---- Supplied data

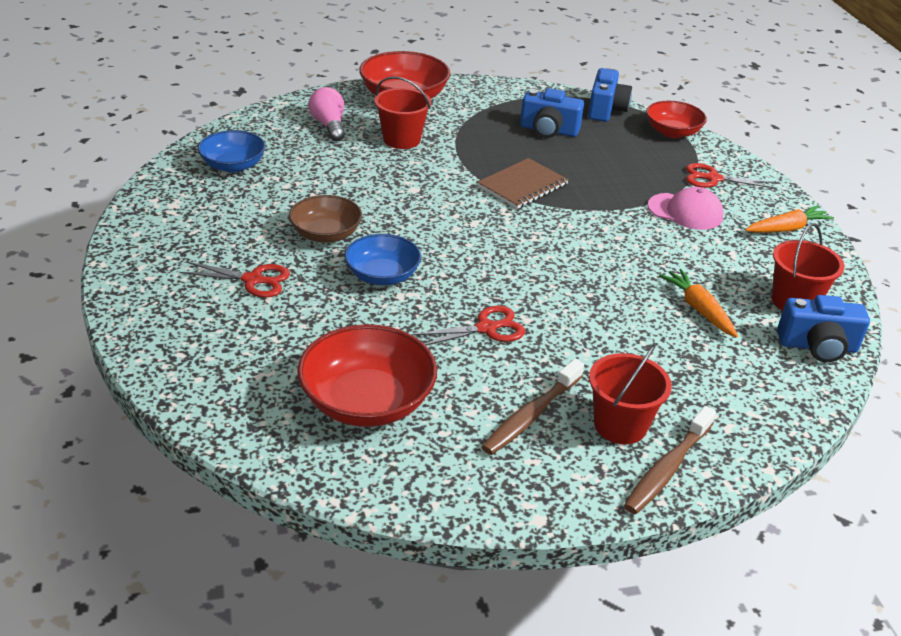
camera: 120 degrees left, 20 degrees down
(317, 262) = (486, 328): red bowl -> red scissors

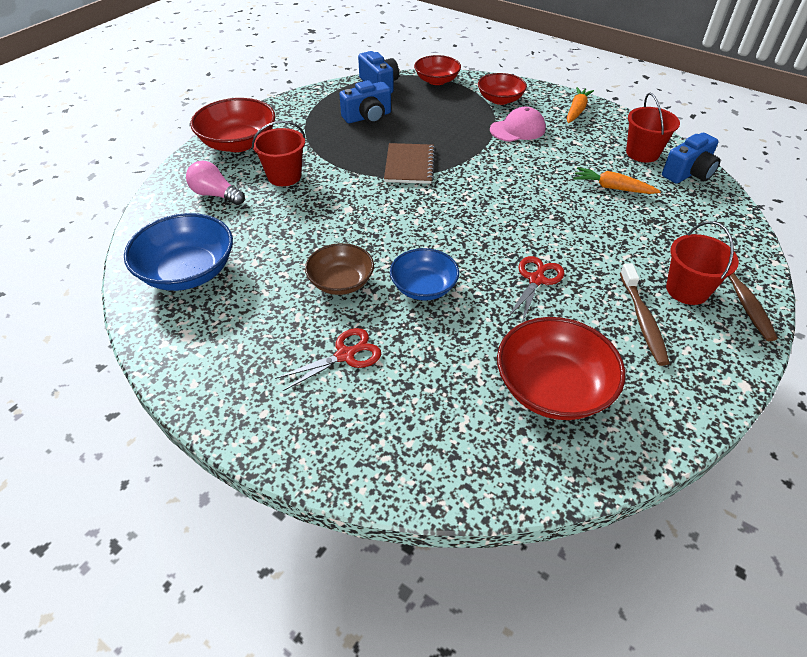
camera: 40 degrees left, 10 degrees up
(233, 165) = (188, 271): blue bowl -> blue bowl, size x1.54
(713, 179) = (500, 99): red scissors -> red bowl

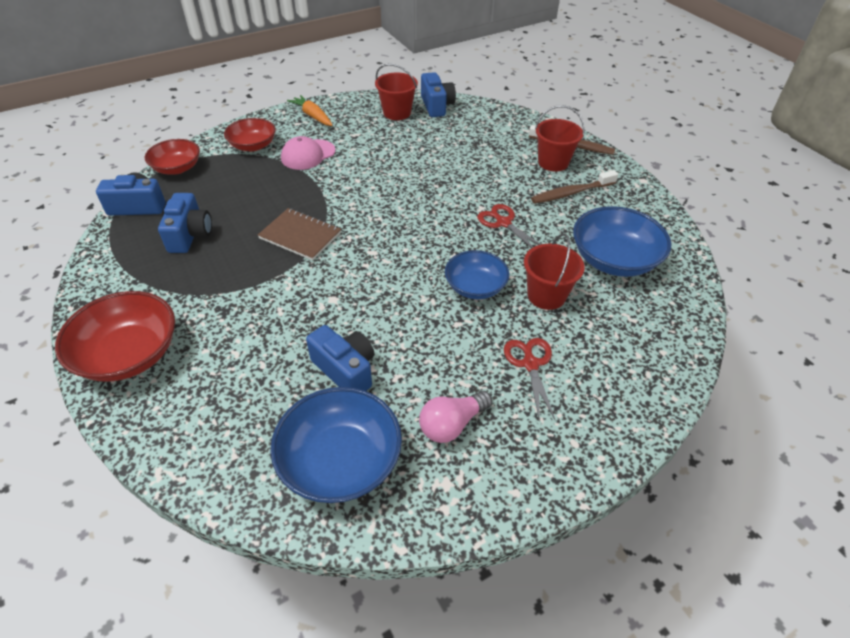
camera: 65 degrees left, 0 degrees up
(215, 195) = (217, 402): pink light bulb -> pink light bulb (452, 424)
(276, 243) = (345, 370): none -> blue camera
(284, 176) = (235, 331): red bucket -> red bucket (546, 295)
(341, 282) = (436, 338): brown bowl -> none
(517, 129) = (308, 155): pink cap -> pink cap turned 135 degrees counterclockwise
(553, 387) = (614, 259): red bowl -> blue bowl
(612, 188) = (426, 144): orange carrot -> none
(642, 320) = (571, 193): brown toothbrush -> brown toothbrush turned 135 degrees clockwise

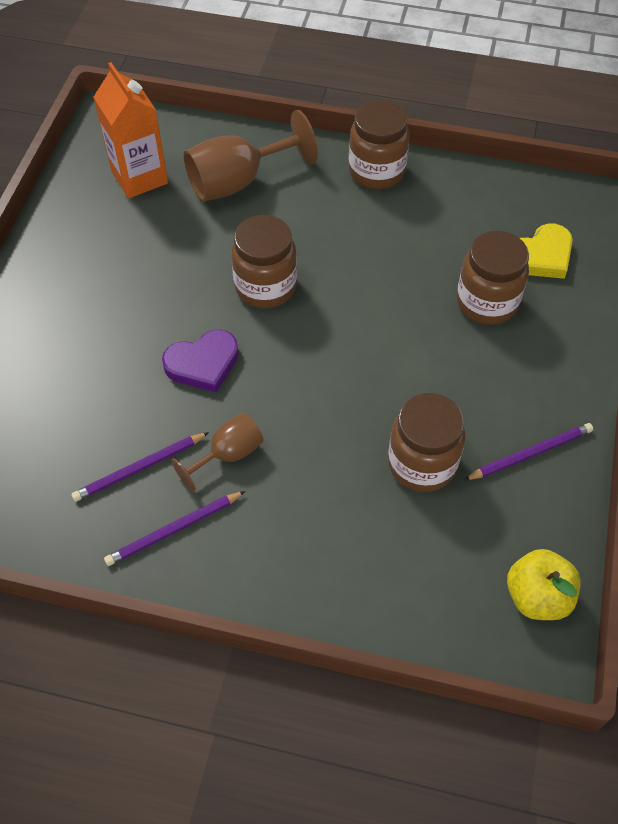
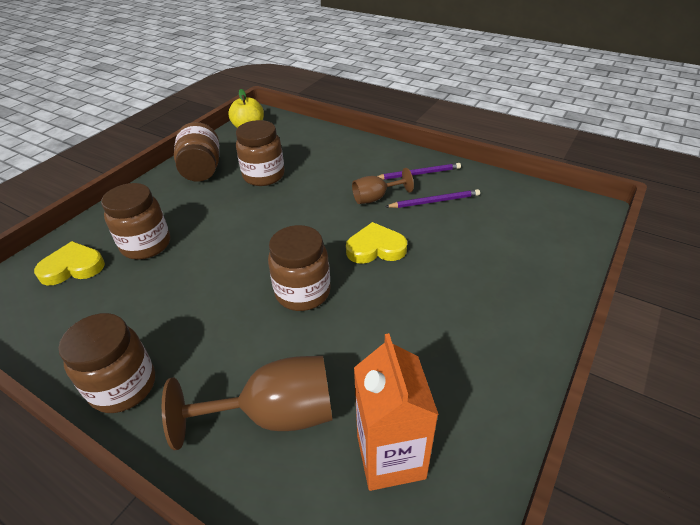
camera: 160 degrees left, 15 degrees down
(203, 364) = (375, 248): purple heart -> yellow heart
(530, 453) = (202, 170): purple pencil -> brown jar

--------

_Work to be completed_. Each line from the top of the material through the line containing "(215, 195) = (217, 402): pink" should be reproduced exactly; please drop any images.

_Task response_.
camera: 120 degrees left, 20 degrees down
(317, 262) = (486, 328): red bowl -> red scissors

camera: 40 degrees left, 10 degrees up
(233, 165) = (188, 271): blue bowl -> blue bowl, size x1.54
(713, 179) = (500, 99): red scissors -> red bowl

camera: 65 degrees left, 0 degrees up
(215, 195) = (217, 402): pink light bulb -> pink light bulb (452, 424)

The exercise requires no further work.